Provided data →
——

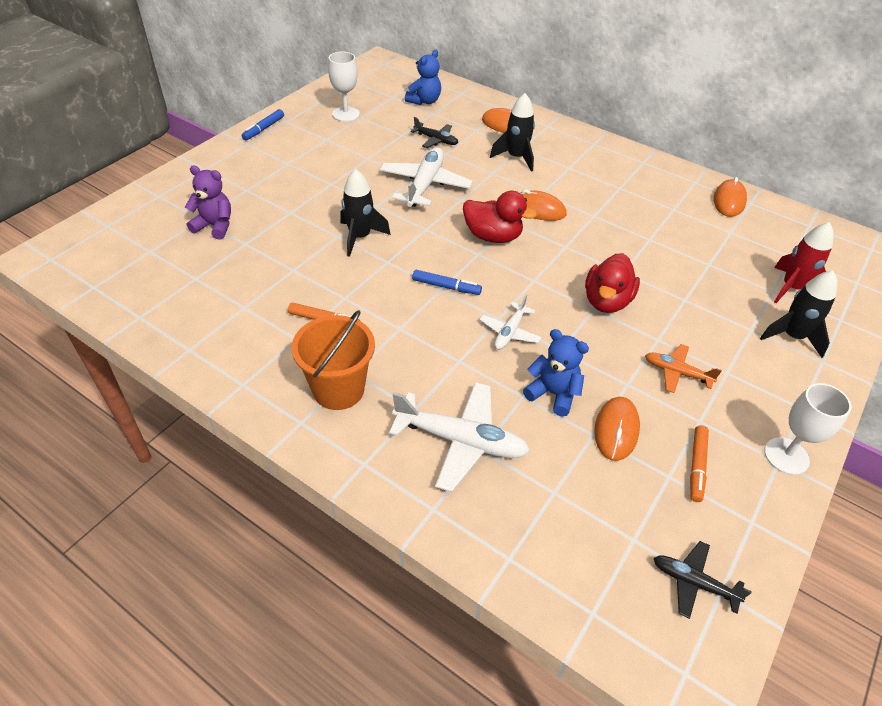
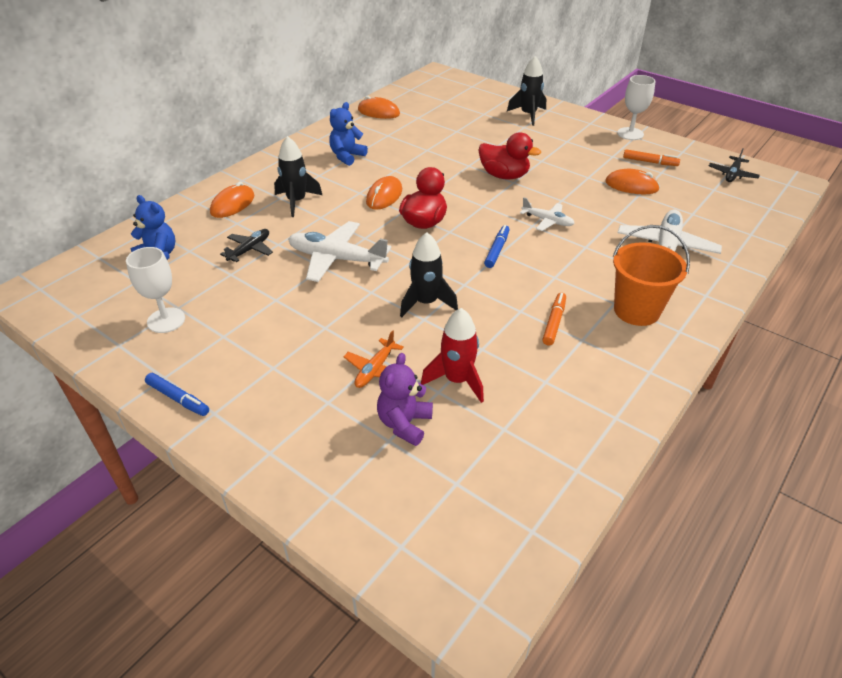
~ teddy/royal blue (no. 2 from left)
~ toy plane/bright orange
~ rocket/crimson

——

What is being asked → Print the full listing exactly, dropping the pictures.

Result of this task →
~ teddy/royal blue (no. 2 from left)
~ toy plane/bright orange
~ rocket/crimson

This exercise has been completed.